◆ **TASK GOAL**
Transcribe the records below exactly, leaving out any pictures.

*** RECORD EXTRACTS ***

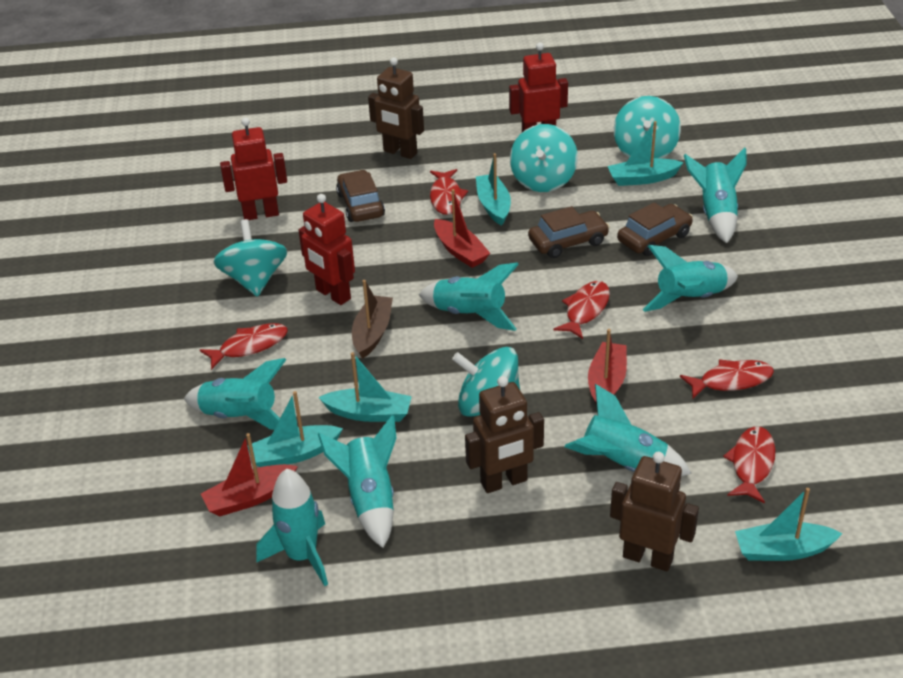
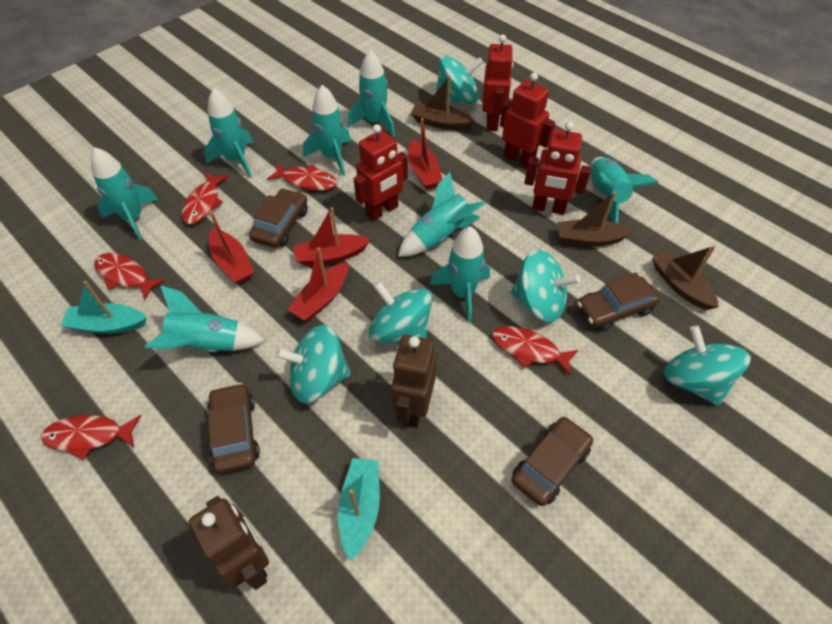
brown boat: 1 -> 3
brown car: 3 -> 4
brown robot: 3 -> 2
red boat: 3 -> 4
red robot: 3 -> 4
turquoise boat: 5 -> 2
turquoise rocket: 7 -> 8
turquoise spinning top: 4 -> 5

***

◆ **WRITTEN RESPONSE**
brown boat: 1 -> 3
brown car: 3 -> 4
brown robot: 3 -> 2
red boat: 3 -> 4
red robot: 3 -> 4
turquoise boat: 5 -> 2
turquoise rocket: 7 -> 8
turquoise spinning top: 4 -> 5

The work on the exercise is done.